Task requirements:
Quote word for word the lines starting at the line with "shifted: deska do" and ending at the final line of the entries. Leave out any pictures.
- Opening Delimiter -
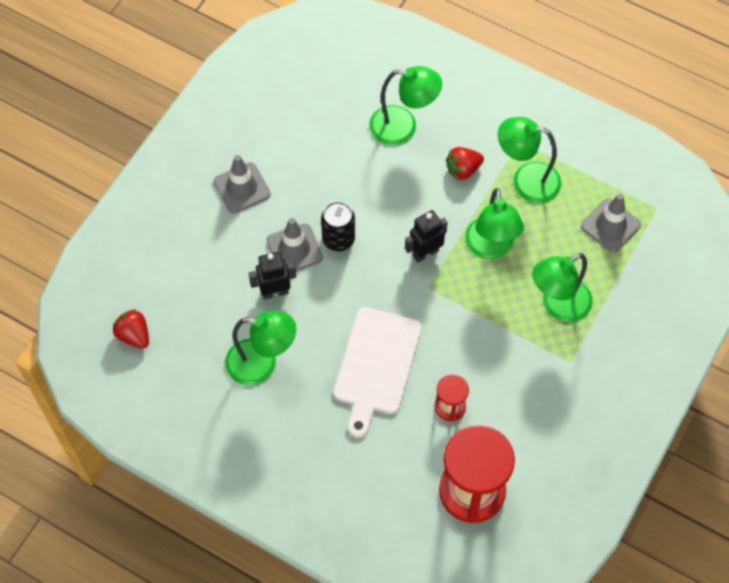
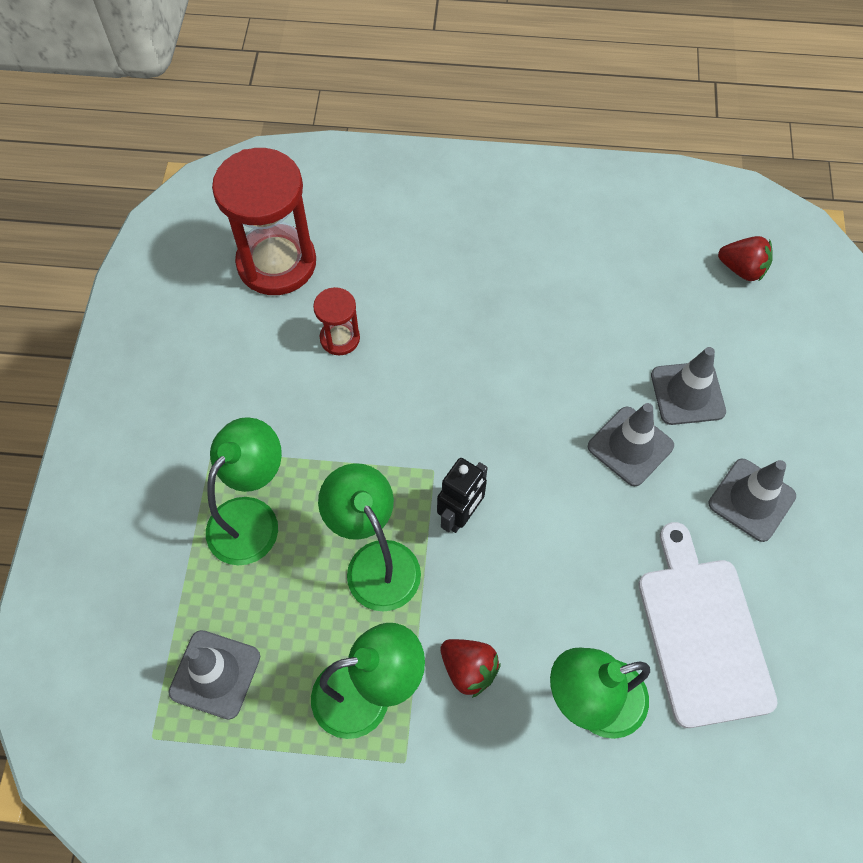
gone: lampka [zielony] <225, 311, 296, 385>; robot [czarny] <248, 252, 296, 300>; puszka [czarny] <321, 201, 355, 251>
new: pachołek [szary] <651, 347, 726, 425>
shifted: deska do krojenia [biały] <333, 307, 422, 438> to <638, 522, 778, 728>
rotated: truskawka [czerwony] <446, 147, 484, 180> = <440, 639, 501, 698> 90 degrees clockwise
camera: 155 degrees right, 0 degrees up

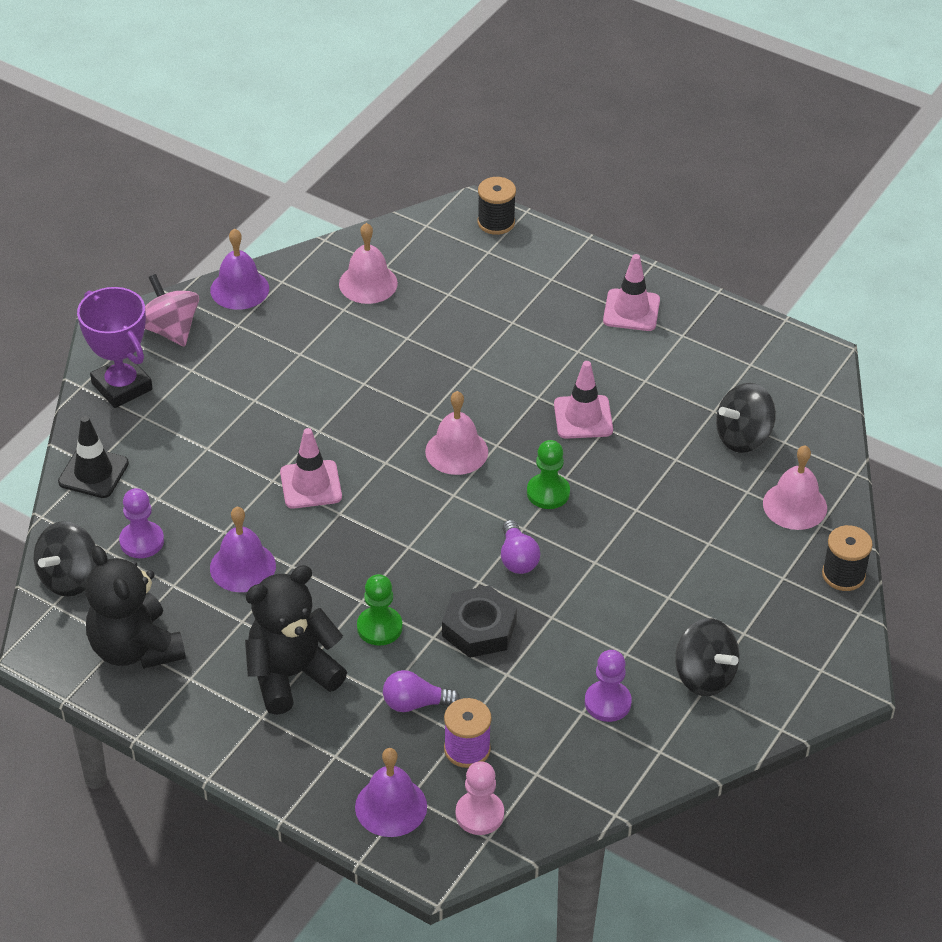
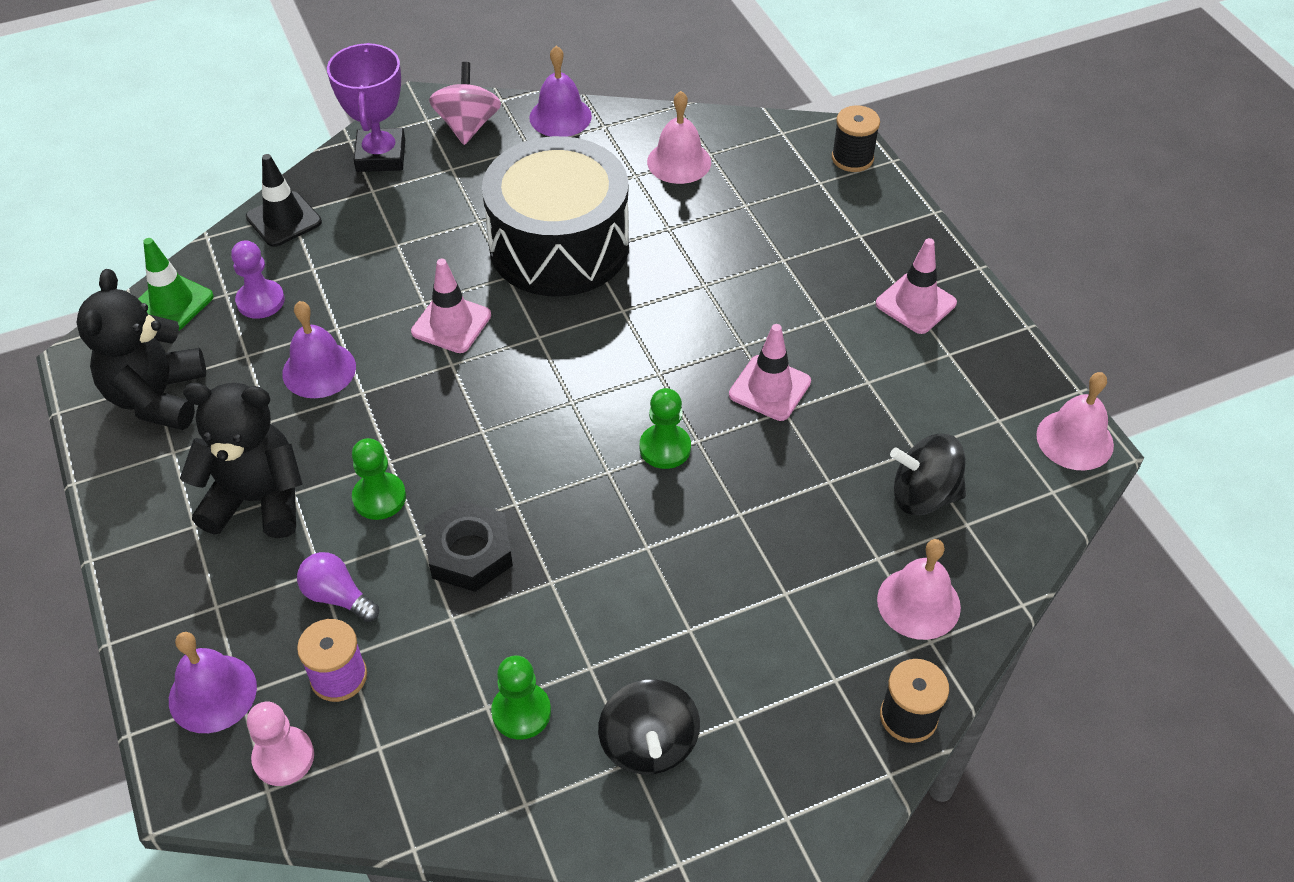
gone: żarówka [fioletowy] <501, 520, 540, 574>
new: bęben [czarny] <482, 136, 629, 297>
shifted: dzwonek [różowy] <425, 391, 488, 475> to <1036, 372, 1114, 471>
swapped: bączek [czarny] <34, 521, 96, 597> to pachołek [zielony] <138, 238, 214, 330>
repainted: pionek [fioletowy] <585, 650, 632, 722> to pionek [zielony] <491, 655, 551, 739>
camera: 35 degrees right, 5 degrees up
- Closing Delimiter -
Exercise output:
shifted: deska do krojenia [biały] <333, 307, 422, 438> to <638, 522, 778, 728>
rotated: truskawka [czerwony] <446, 147, 484, 180> = <440, 639, 501, 698> 90 degrees clockwise
camera: 155 degrees right, 0 degrees up

gone: żarówka [fioletowy] <501, 520, 540, 574>
new: bęben [czarny] <482, 136, 629, 297>
shifted: dzwonek [różowy] <425, 391, 488, 475> to <1036, 372, 1114, 471>
swapped: bączek [czarny] <34, 521, 96, 597> to pachołek [zielony] <138, 238, 214, 330>
repainted: pionek [fioletowy] <585, 650, 632, 722> to pionek [zielony] <491, 655, 551, 739>
camera: 35 degrees right, 5 degrees up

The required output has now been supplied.